Supplied information:
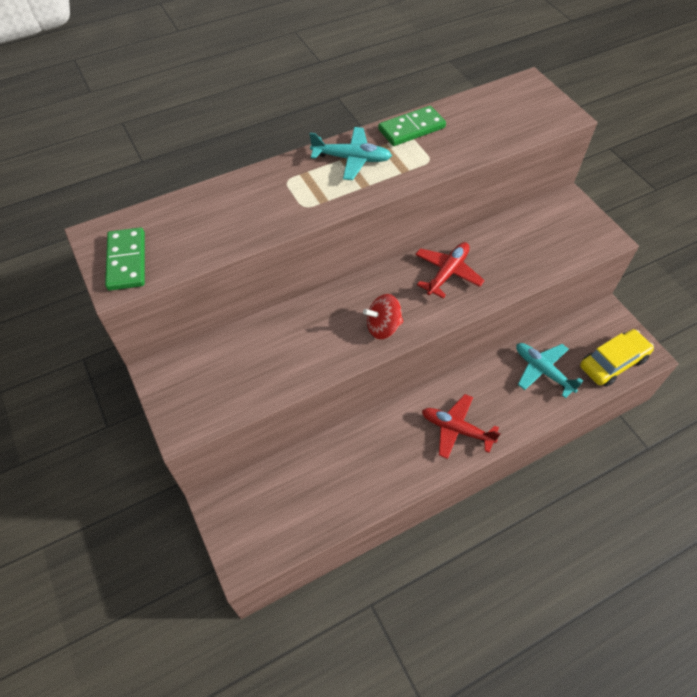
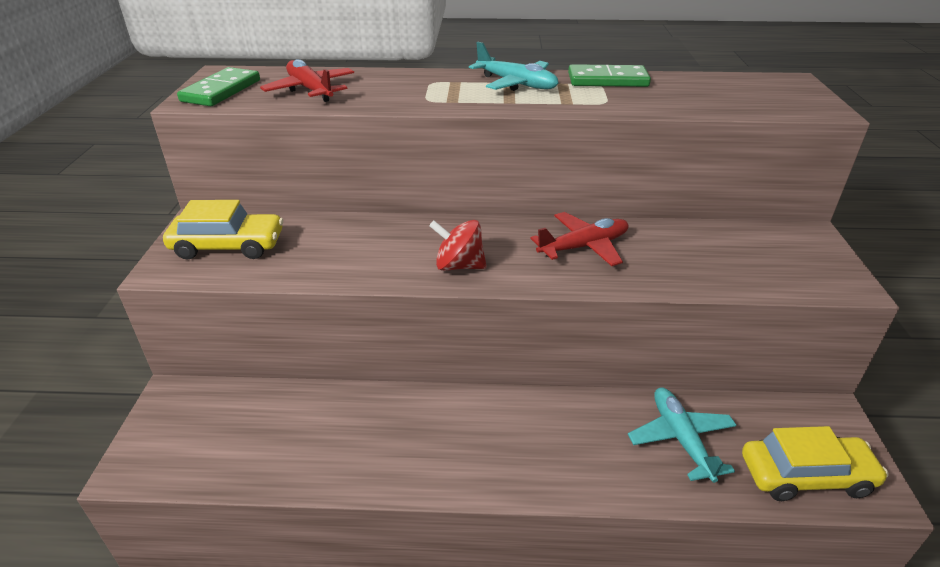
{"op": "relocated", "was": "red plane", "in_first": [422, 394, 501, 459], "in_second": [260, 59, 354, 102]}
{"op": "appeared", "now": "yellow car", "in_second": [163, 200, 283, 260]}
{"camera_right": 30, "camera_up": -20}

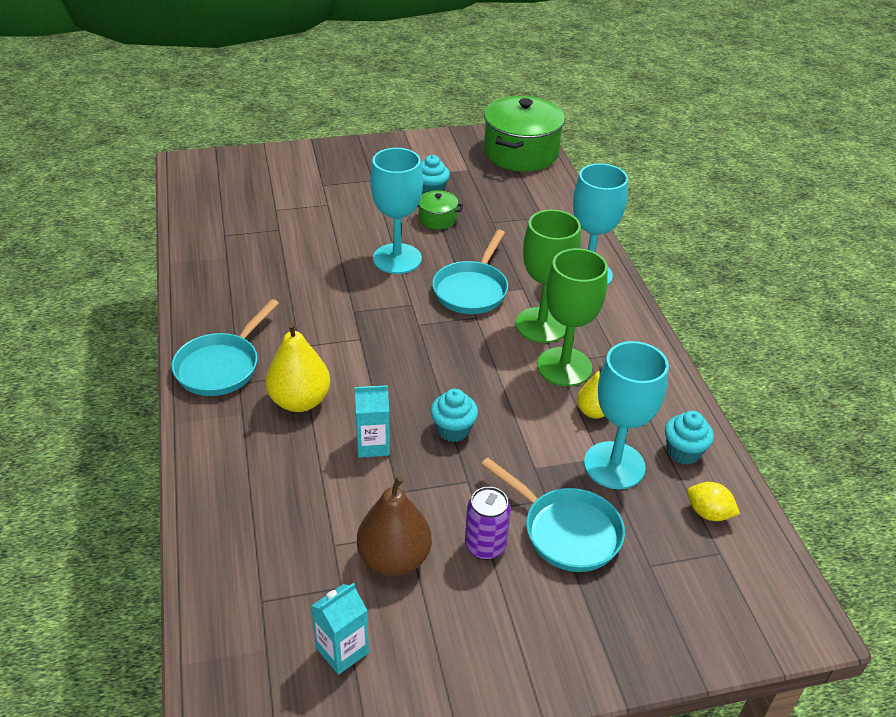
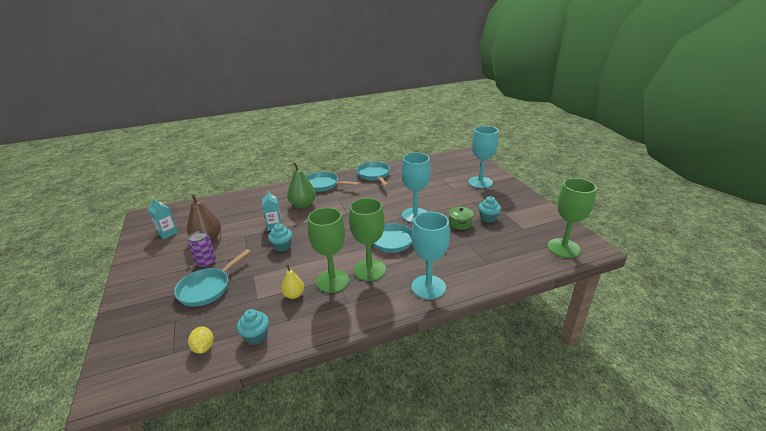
{"op": "exchanged", "was": "green pot", "now": "green goblet", "in_first": [484, 96, 565, 171], "in_second": [547, 178, 597, 258]}
{"op": "colour", "was": "yellow pear", "now": "green pear", "in_first": [265, 322, 331, 412], "in_second": [287, 162, 316, 208]}
{"op": "relocated", "was": "turquoise goblet", "in_first": [584, 341, 669, 489], "in_second": [468, 126, 499, 188]}
{"op": "spun", "was": "yellow lemon", "in_first": [687, 482, 740, 521], "in_second": [188, 327, 214, 354], "clockwise": -45}
{"op": "appeared", "now": "turquoise pan", "in_second": [357, 162, 390, 186]}
{"camera_right": 85, "camera_up": -10}

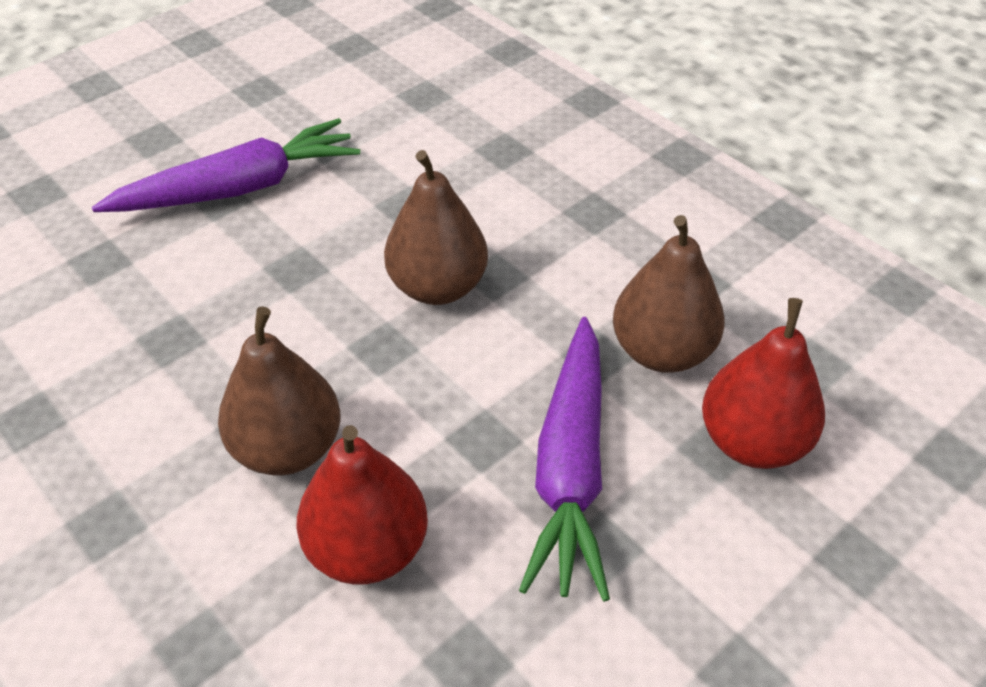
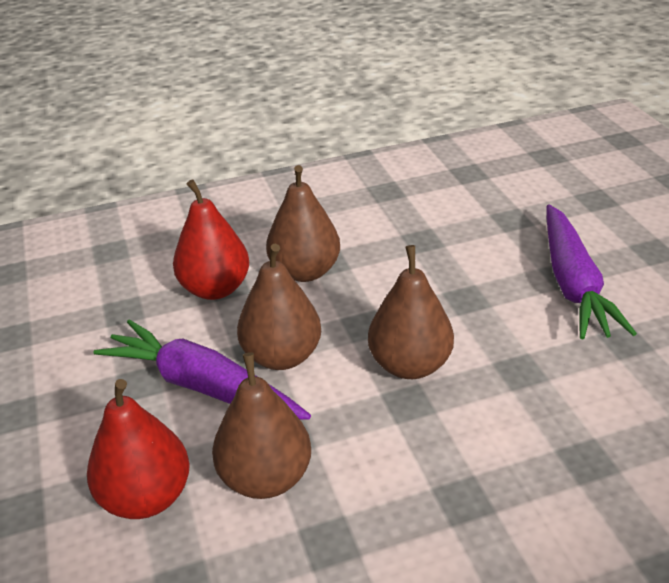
{"op": "appeared", "now": "brown pear", "in_second": [237, 244, 321, 370]}
{"camera_right": 115, "camera_up": -10}

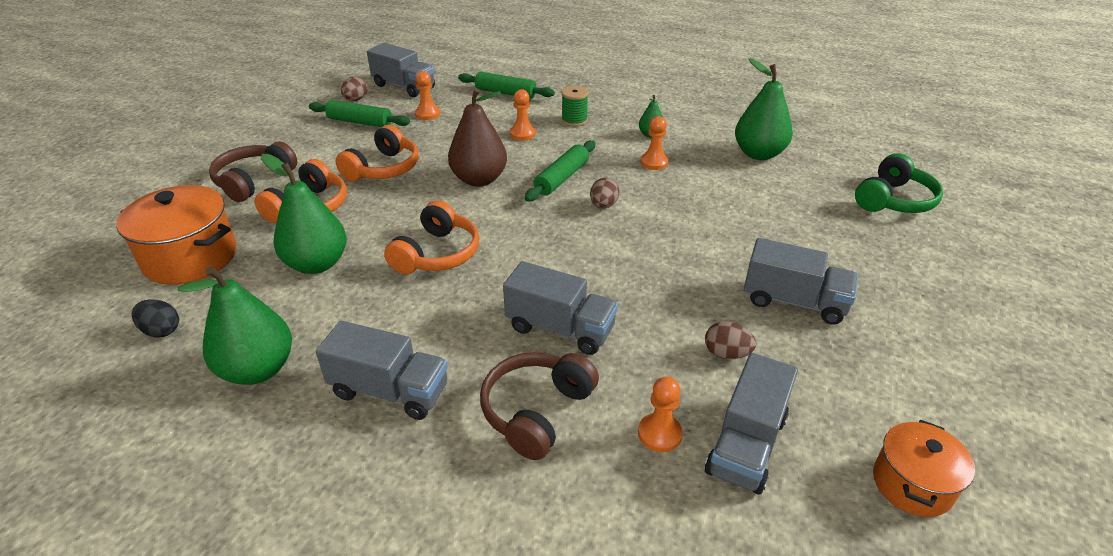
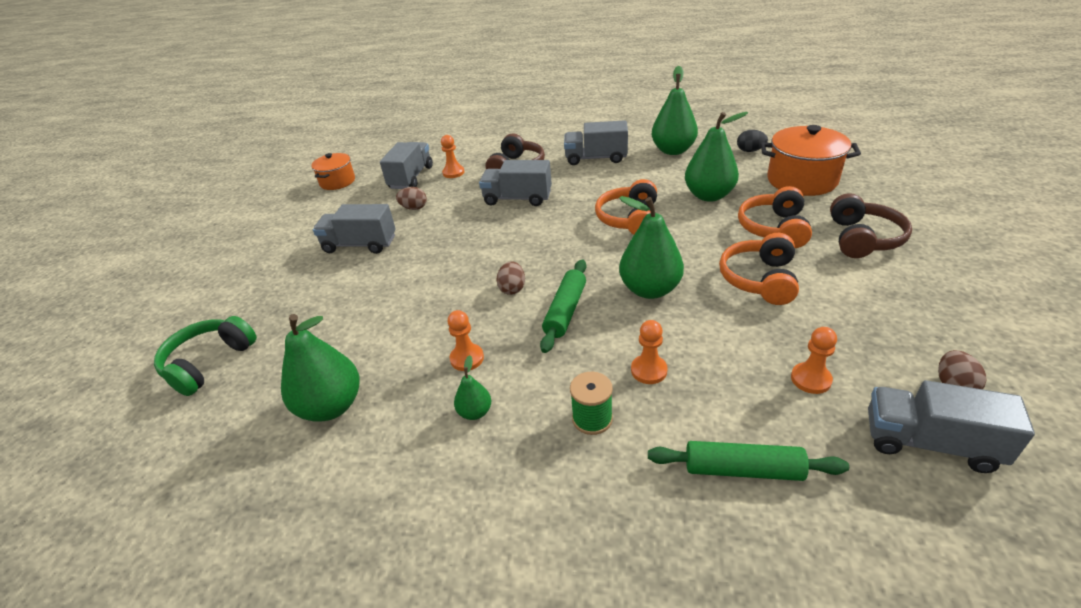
{"op": "colour", "was": "brown pear", "now": "green pear", "in_first": [448, 88, 507, 187], "in_second": [619, 196, 684, 299]}
{"op": "missing", "was": "green rolling pin", "in_first": [309, 100, 410, 127]}
{"camera_right": 170, "camera_up": 0}

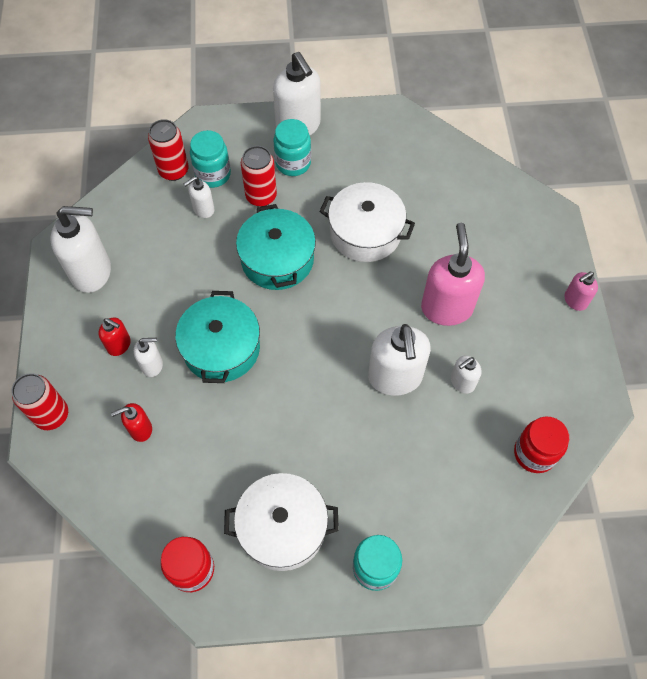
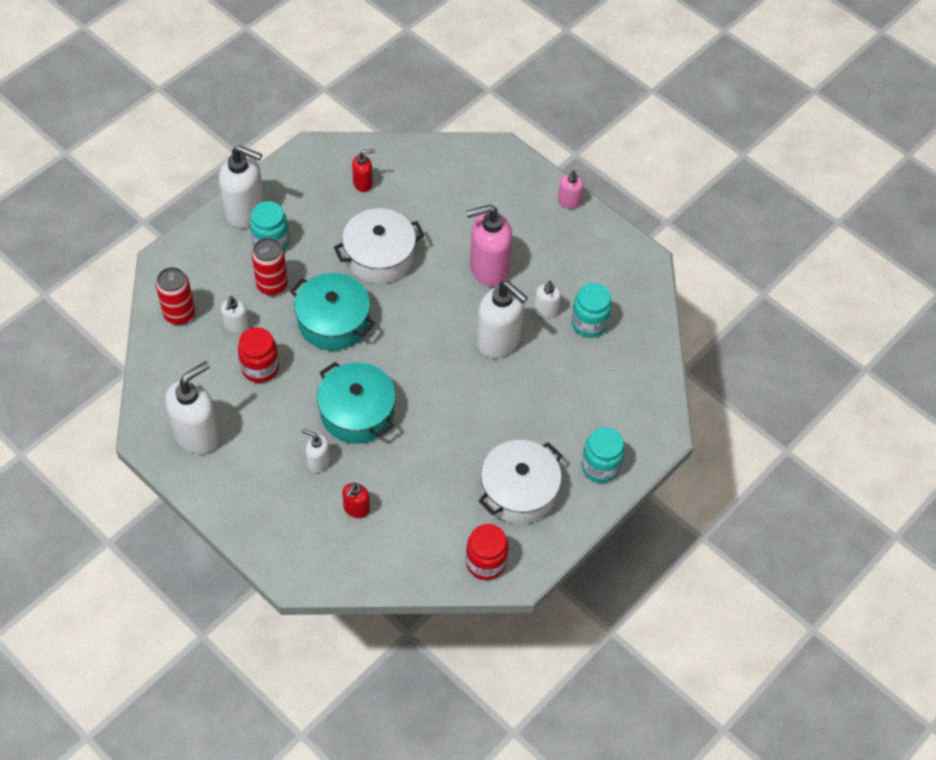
{"op": "relocated", "was": "turquoise jar", "in_first": [190, 130, 231, 188], "in_second": [571, 283, 612, 338]}
{"op": "spun", "was": "pink soap dispenser", "in_first": [421, 223, 485, 326], "in_second": [466, 204, 512, 286], "clockwise": -60}
{"op": "relocated", "was": "red soap dispenser", "in_first": [98, 318, 131, 356], "in_second": [352, 149, 375, 192]}
{"op": "spun", "was": "white soap dispenser", "in_first": [134, 338, 163, 377], "in_second": [302, 429, 330, 473], "clockwise": -105}
{"op": "missing", "was": "red can", "in_first": [12, 373, 68, 430]}
{"op": "relocated", "was": "red jar", "in_first": [514, 416, 569, 473], "in_second": [238, 327, 279, 383]}
{"camera_right": -45, "camera_up": -5}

About this exercise: Across the listing above, count every line containing the string "colour" and give the result with no comment.

Solution to this task: 2